== TASK DIRECTIONS ==
Return all lines from the listing below in which "yellow" appears.
******
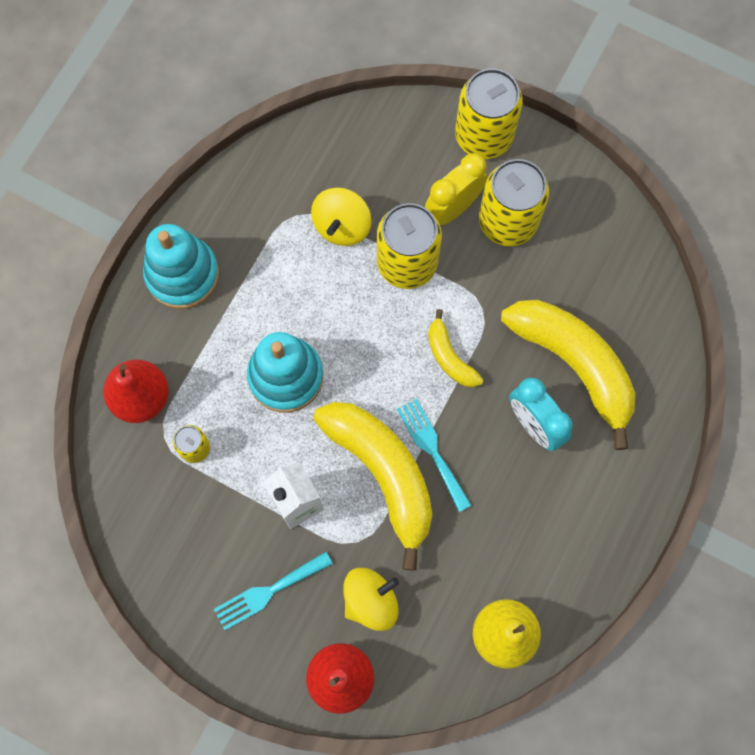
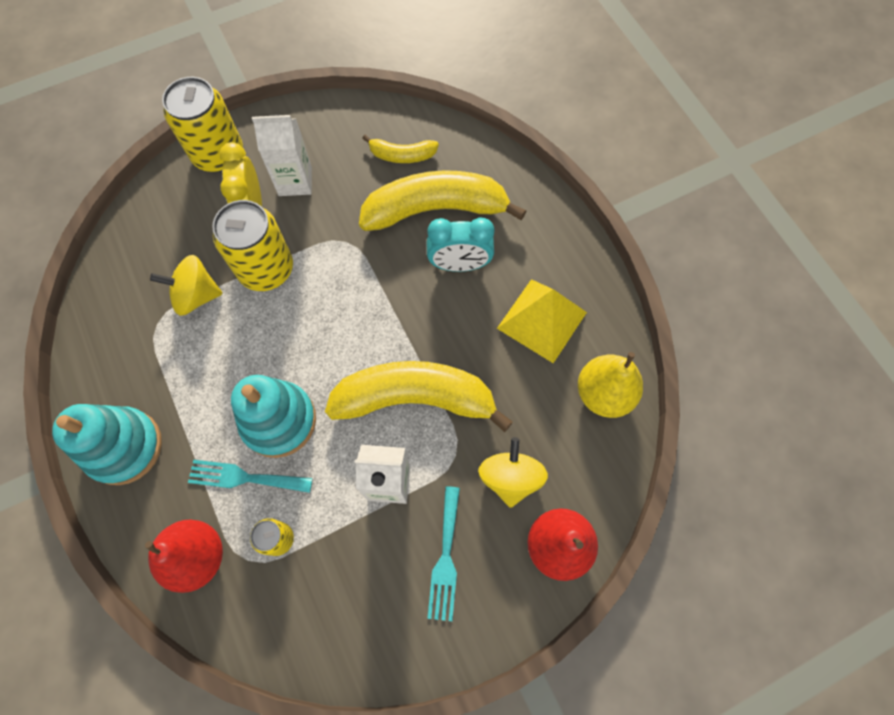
camera: 55 degrees left, 5 degrees down
(342, 226) = (196, 295): yellow spinning top -> yellow spinning top turned 120 degrees clockwise
(432, 450) = (424, 349): turquoise fork -> turquoise fork (244, 477)
(449, 357) = (363, 288): yellow banana -> yellow banana (402, 155)
(507, 221) = (295, 181): yellow can -> white carton
(534, 534) = (541, 320): none -> yellow pyramid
******
== RESULT OF THIS TASK ==
(342, 226) = (196, 295): yellow spinning top -> yellow spinning top turned 120 degrees clockwise
(449, 357) = (363, 288): yellow banana -> yellow banana (402, 155)
(507, 221) = (295, 181): yellow can -> white carton
(534, 534) = (541, 320): none -> yellow pyramid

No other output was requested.